→ The problem
Go to the line containing "turquoise bowling pin: 2 -> 3" in the listing below. Output that line and each later one exactly.

→ Data excerpts
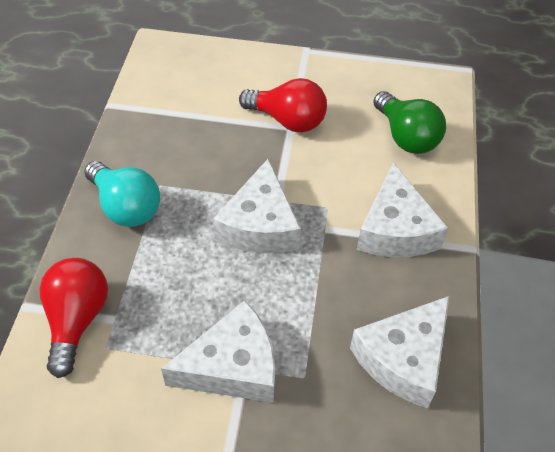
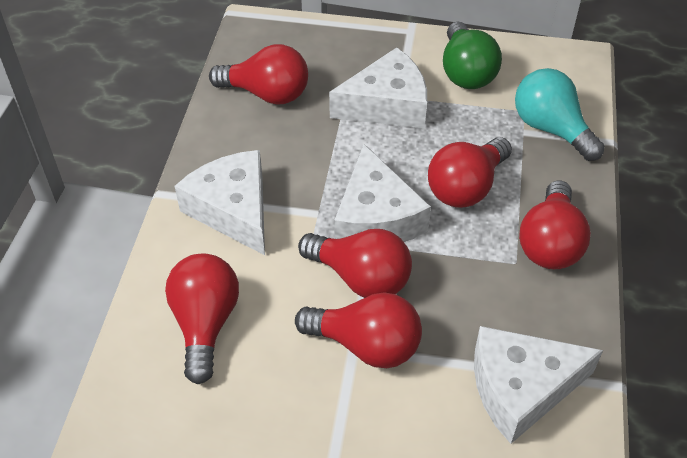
red light bulb: 2 -> 6

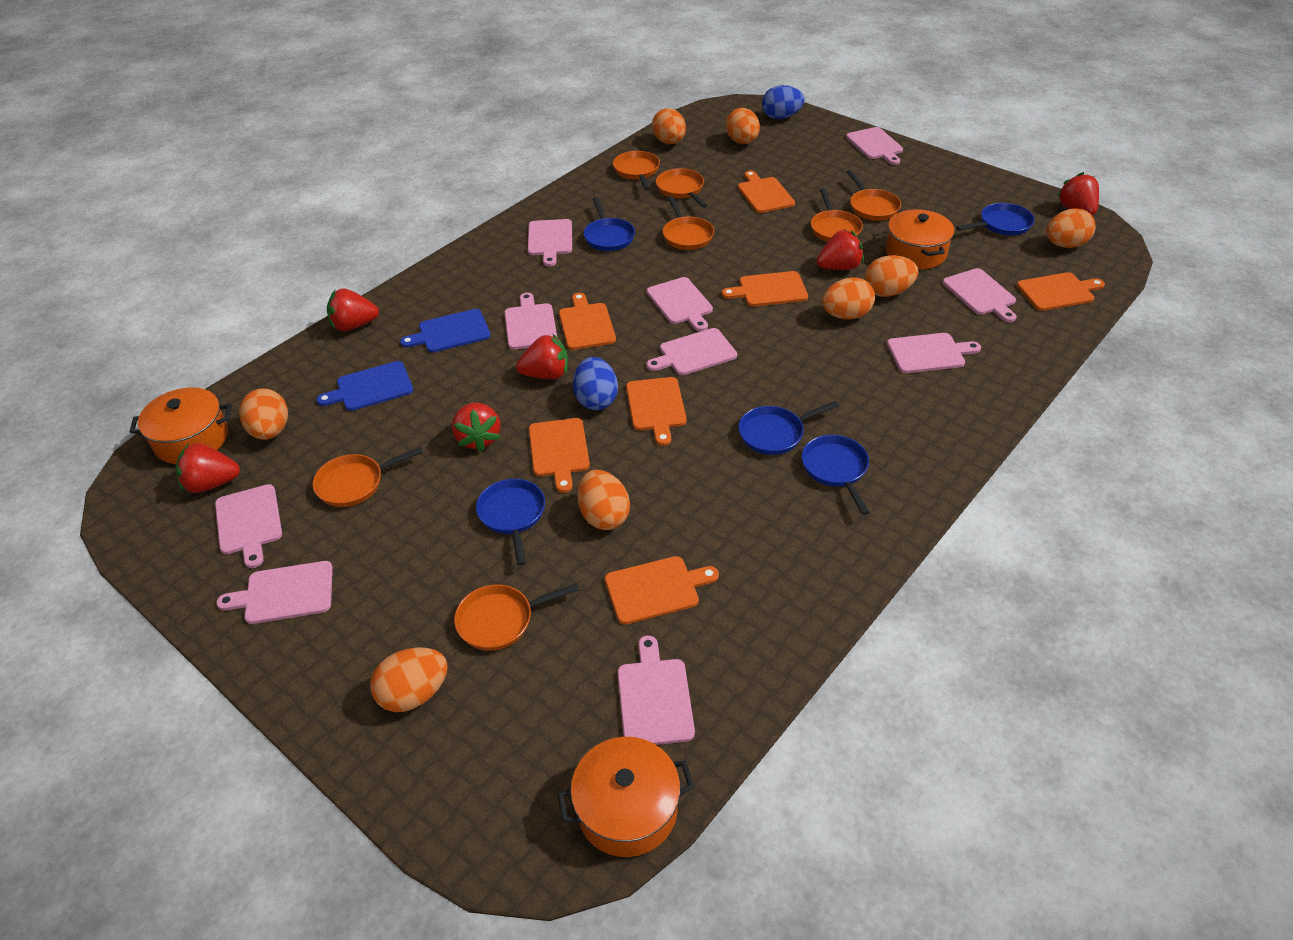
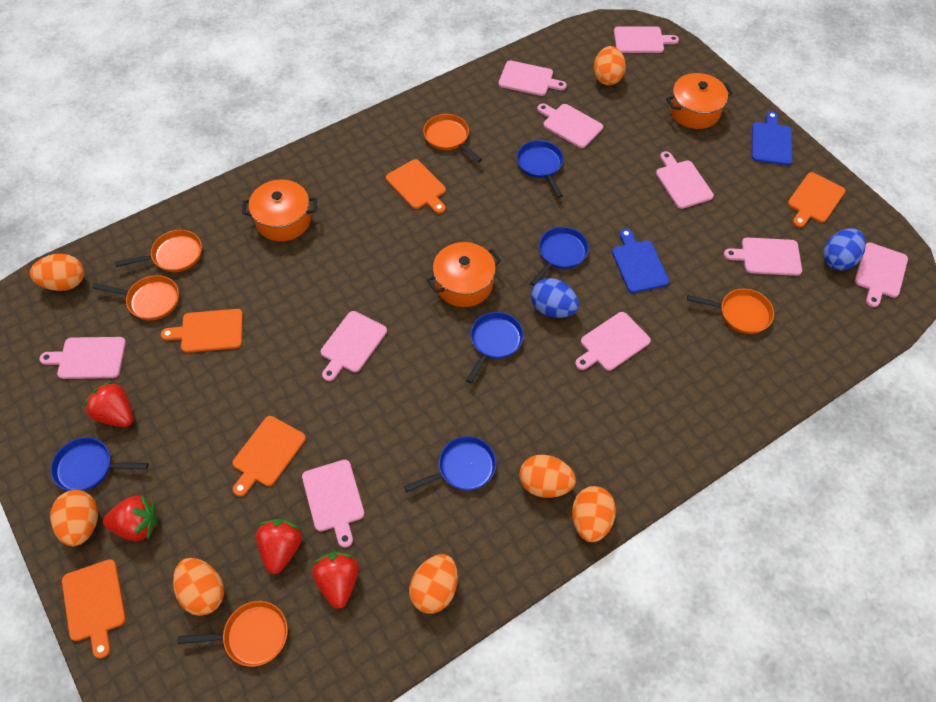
orange cutting board: 7 -> 5
orange egg: 8 -> 7
orange pan: 7 -> 5
red strawberry: 6 -> 4

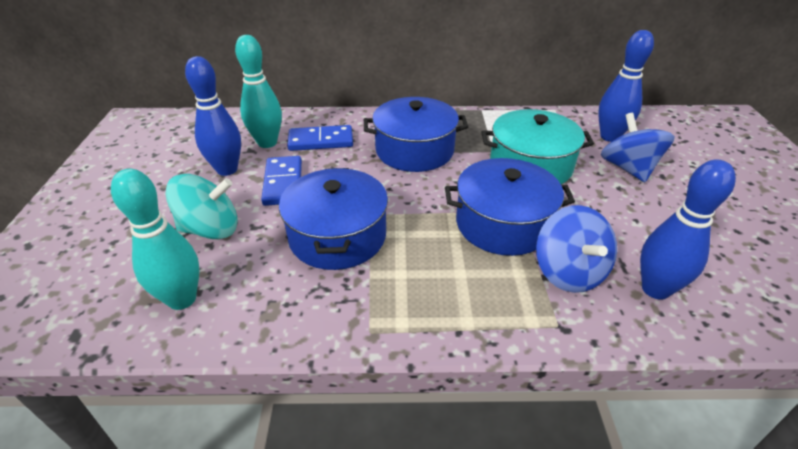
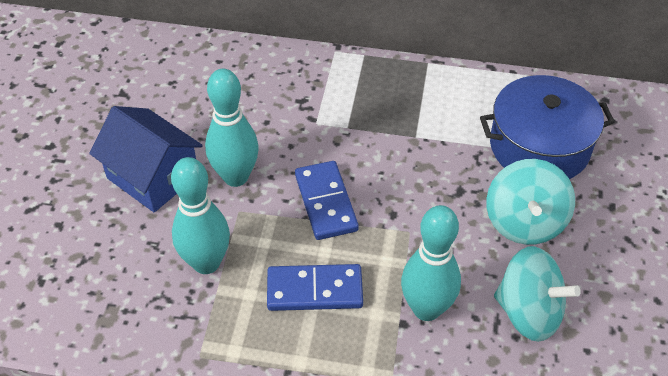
blue bowling pin: 3 -> 0
blue house: 0 -> 1
blue pot: 3 -> 1
blue spinning top: 2 -> 0
turquoise bowling pin: 2 -> 3
turquoise pot: 1 -> 0
turquoise spinning top: 1 -> 2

→ Response
turquoise bowling pin: 2 -> 3
turquoise pot: 1 -> 0
turquoise spinning top: 1 -> 2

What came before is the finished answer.